__Action item__. In the records below, the lines between the one holding "camera: 130 degrees right, 10 degrees up" and the one holding "(835, 290) = (476, 87): green", inclusive, are to be transcribed exactly; no pictures are to be included.

Input material below:

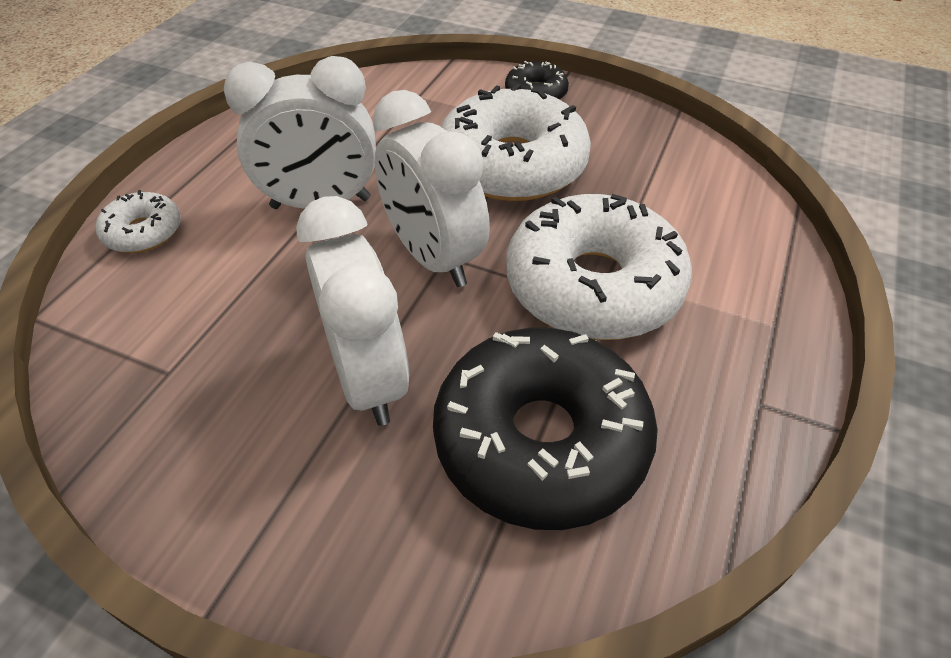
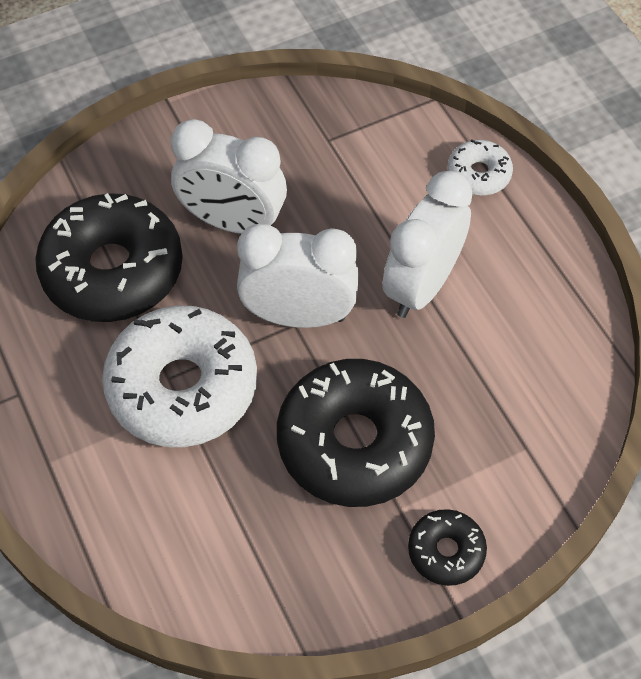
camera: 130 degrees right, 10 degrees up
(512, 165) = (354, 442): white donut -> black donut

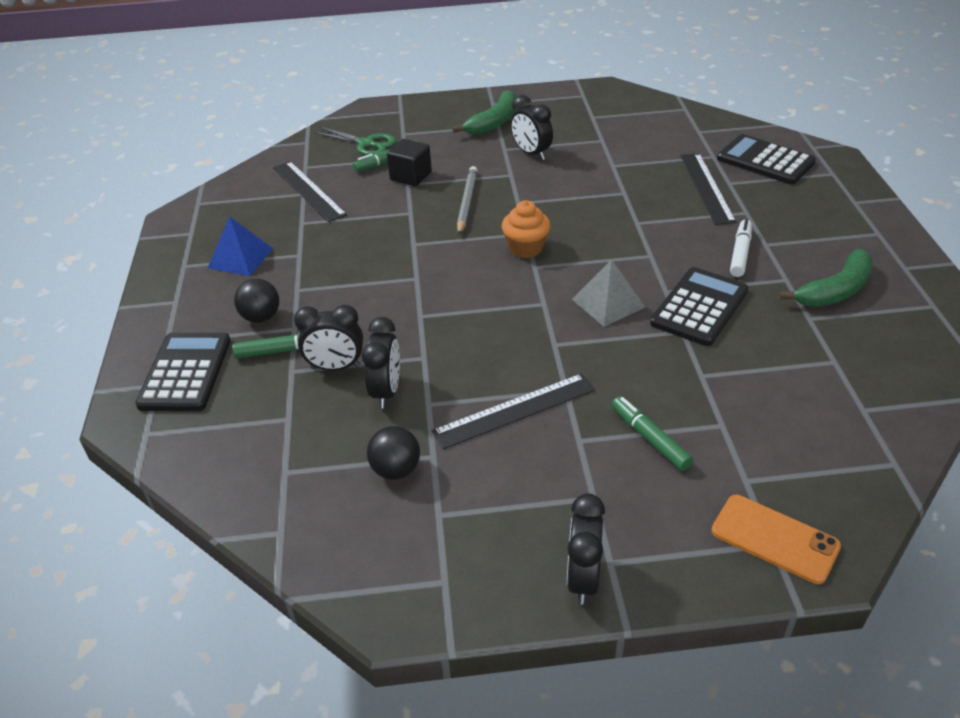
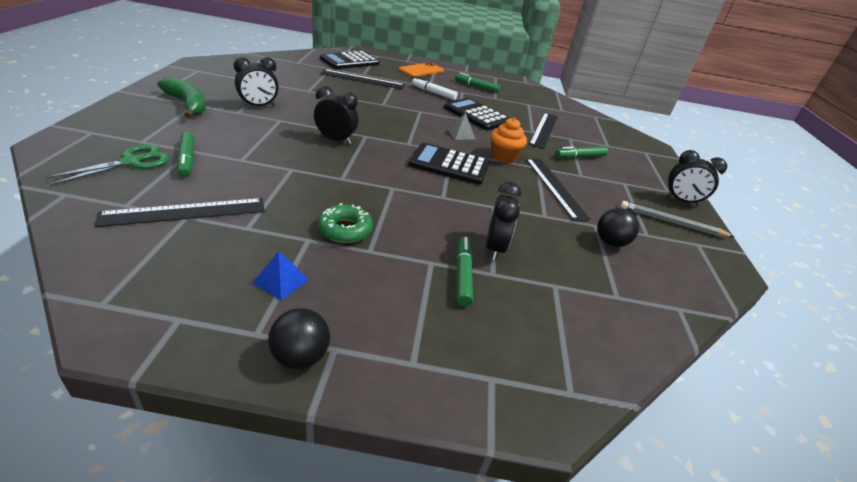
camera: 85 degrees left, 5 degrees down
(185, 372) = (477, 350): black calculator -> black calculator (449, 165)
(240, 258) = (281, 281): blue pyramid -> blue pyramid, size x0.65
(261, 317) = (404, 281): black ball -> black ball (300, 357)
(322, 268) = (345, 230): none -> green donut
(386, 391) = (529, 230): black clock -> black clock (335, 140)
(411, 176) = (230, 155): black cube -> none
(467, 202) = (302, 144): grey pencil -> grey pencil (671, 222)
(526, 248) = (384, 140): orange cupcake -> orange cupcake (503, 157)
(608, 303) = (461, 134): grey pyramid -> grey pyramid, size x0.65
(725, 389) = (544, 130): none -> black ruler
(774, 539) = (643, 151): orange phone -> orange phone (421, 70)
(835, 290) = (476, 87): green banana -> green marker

End of Input material.
Input material below:

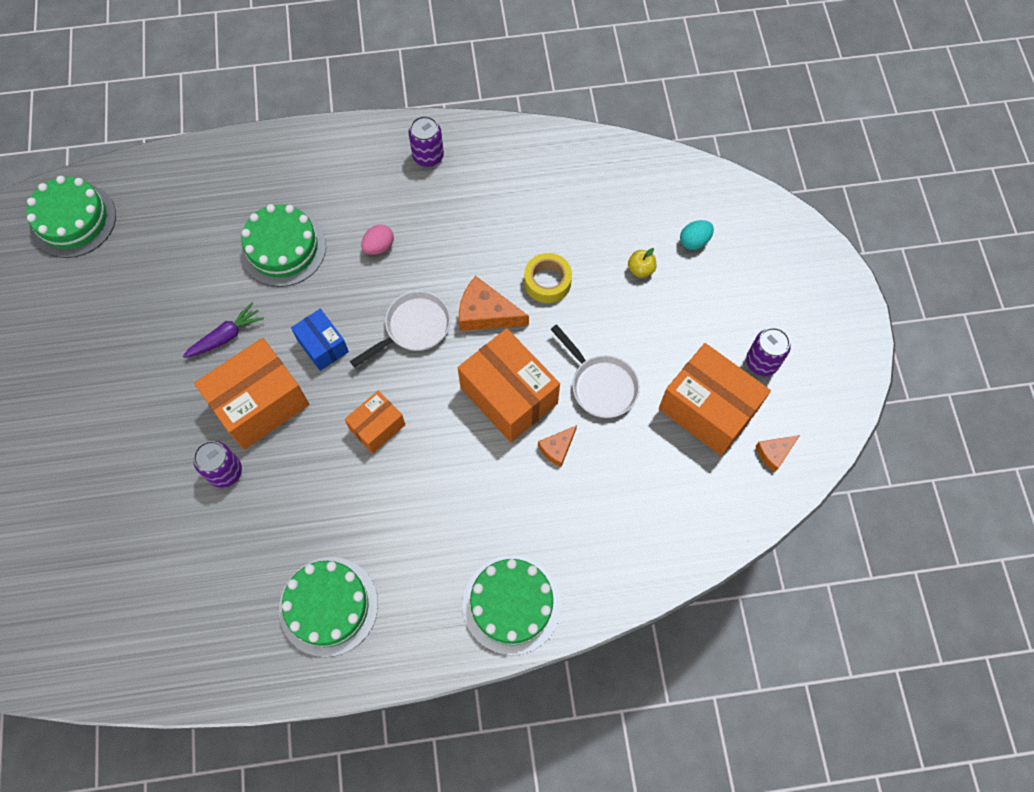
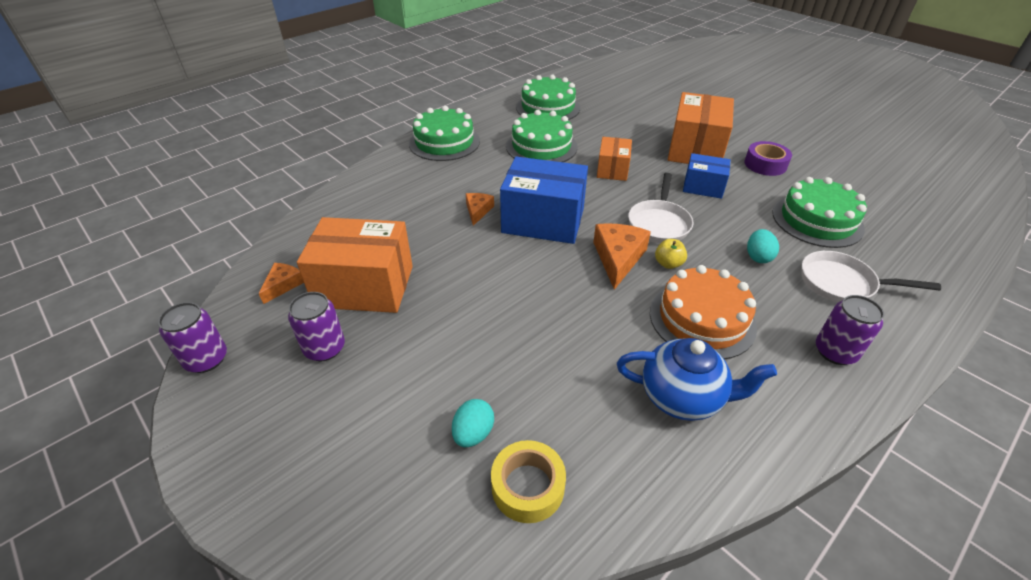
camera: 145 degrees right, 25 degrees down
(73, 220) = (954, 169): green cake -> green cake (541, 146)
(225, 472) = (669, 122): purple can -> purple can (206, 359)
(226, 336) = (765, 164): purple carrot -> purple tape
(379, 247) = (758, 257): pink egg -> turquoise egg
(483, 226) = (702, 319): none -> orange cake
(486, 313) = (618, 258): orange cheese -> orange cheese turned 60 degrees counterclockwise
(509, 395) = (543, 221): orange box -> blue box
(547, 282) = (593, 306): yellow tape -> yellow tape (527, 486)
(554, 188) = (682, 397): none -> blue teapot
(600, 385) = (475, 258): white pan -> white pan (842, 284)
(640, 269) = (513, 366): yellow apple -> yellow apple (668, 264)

End of Input material.

__Answer to this task__.
camera: 130 degrees right, 10 degrees up
(512, 165) = (354, 442): white donut -> black donut

camera: 85 degrees left, 5 degrees down
(185, 372) = (477, 350): black calculator -> black calculator (449, 165)
(240, 258) = (281, 281): blue pyramid -> blue pyramid, size x0.65
(261, 317) = (404, 281): black ball -> black ball (300, 357)
(322, 268) = (345, 230): none -> green donut
(386, 391) = (529, 230): black clock -> black clock (335, 140)
(411, 176) = (230, 155): black cube -> none
(467, 202) = (302, 144): grey pencil -> grey pencil (671, 222)
(526, 248) = (384, 140): orange cupcake -> orange cupcake (503, 157)
(608, 303) = (461, 134): grey pyramid -> grey pyramid, size x0.65
(725, 389) = (544, 130): none -> black ruler
(774, 539) = (643, 151): orange phone -> orange phone (421, 70)
(835, 290) = (476, 87): green banana -> green marker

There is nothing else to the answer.